### Directions for this task
Repeat nothing but the line that contains "LINE1: QRE1113 -> TCRT5000" and the lines after it, through the end of the listing, exactly as they stand; omit pictures.

------------------------------------------------------------------------

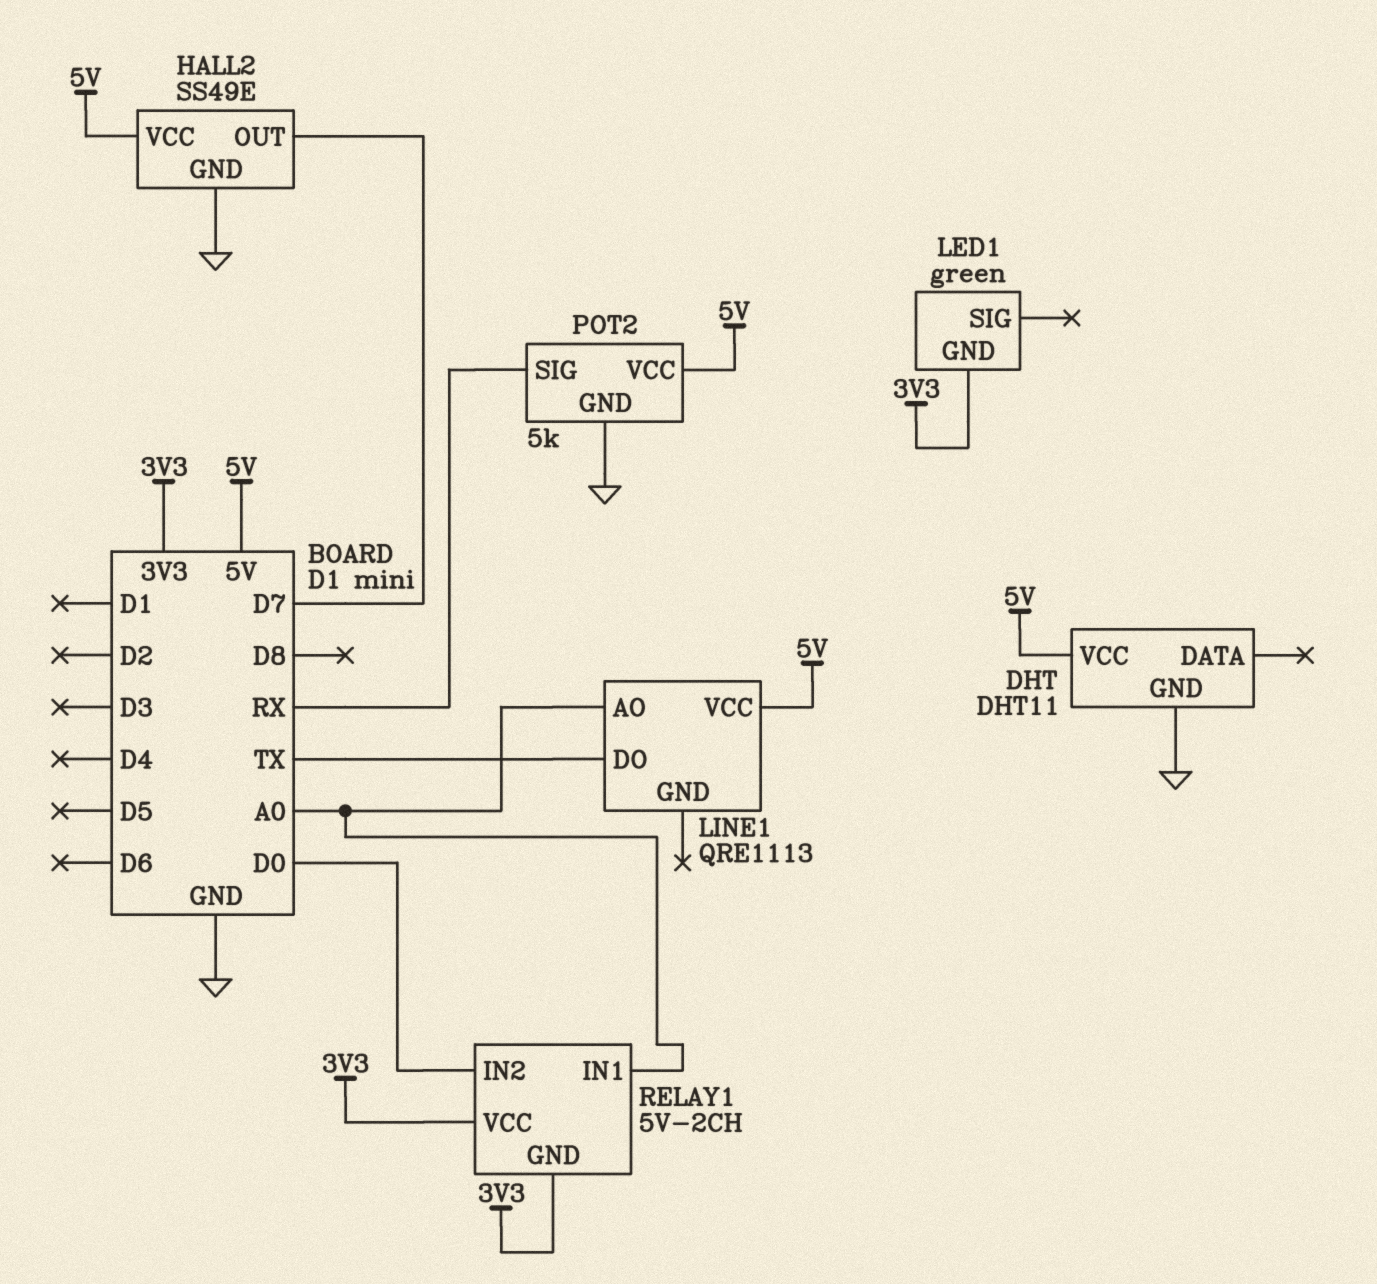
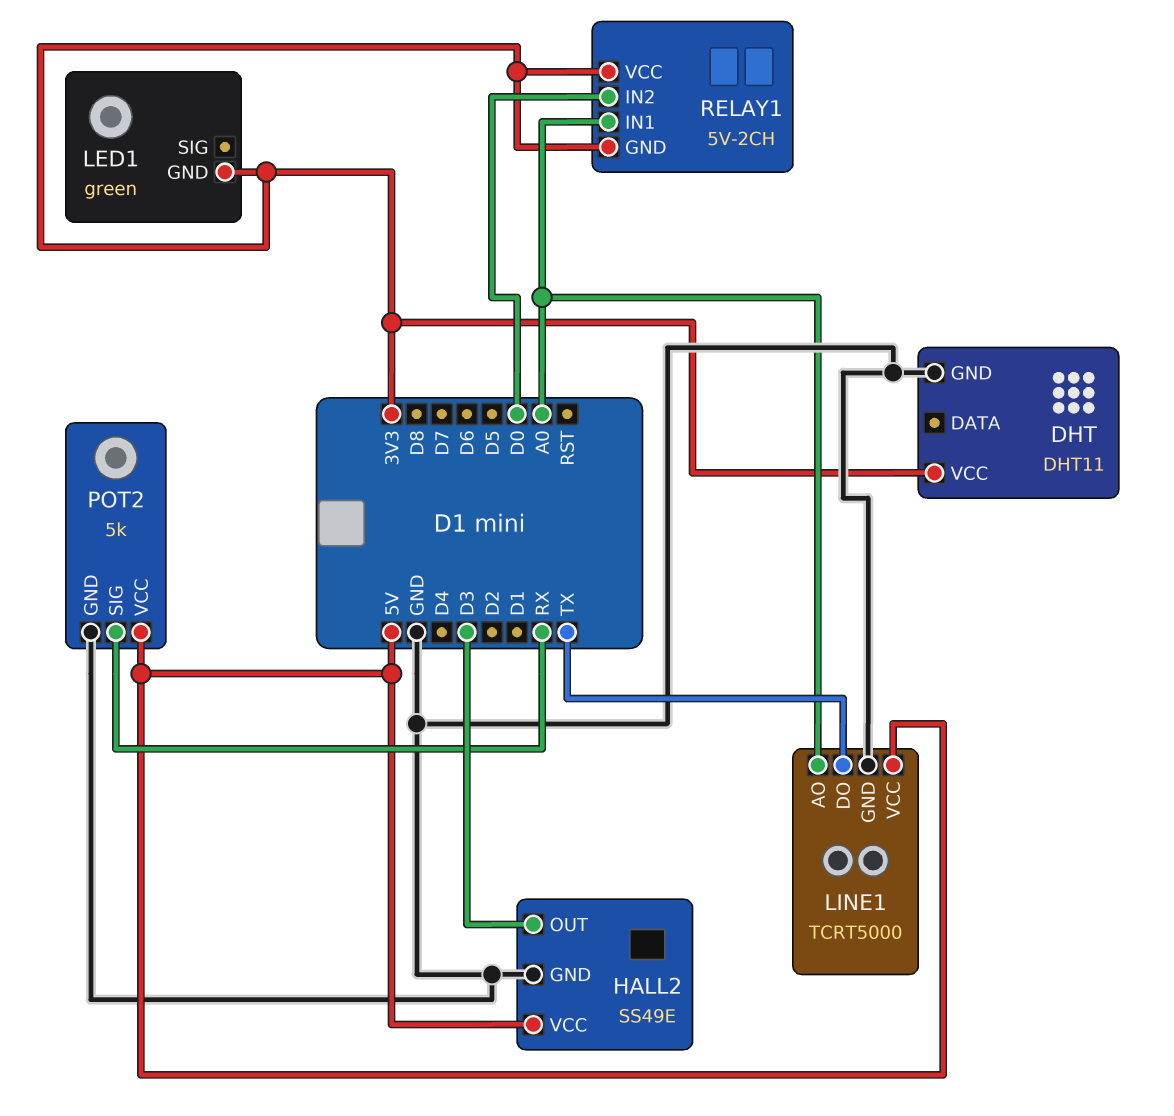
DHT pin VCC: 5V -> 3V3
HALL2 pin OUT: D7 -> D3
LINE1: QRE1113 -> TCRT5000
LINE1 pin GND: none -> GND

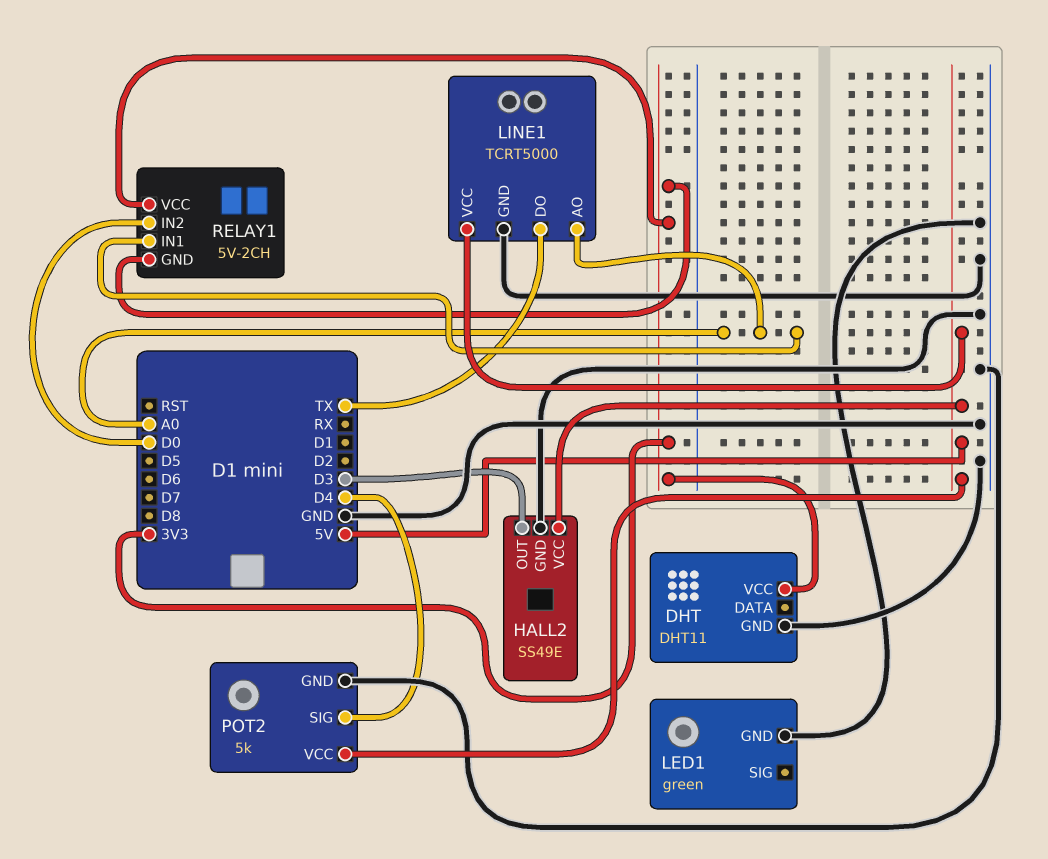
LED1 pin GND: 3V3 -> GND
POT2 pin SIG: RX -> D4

------------------------------------------------------------------------

### Output for this exercise
LINE1: QRE1113 -> TCRT5000
LINE1 pin GND: none -> GND

LED1 pin GND: 3V3 -> GND
POT2 pin SIG: RX -> D4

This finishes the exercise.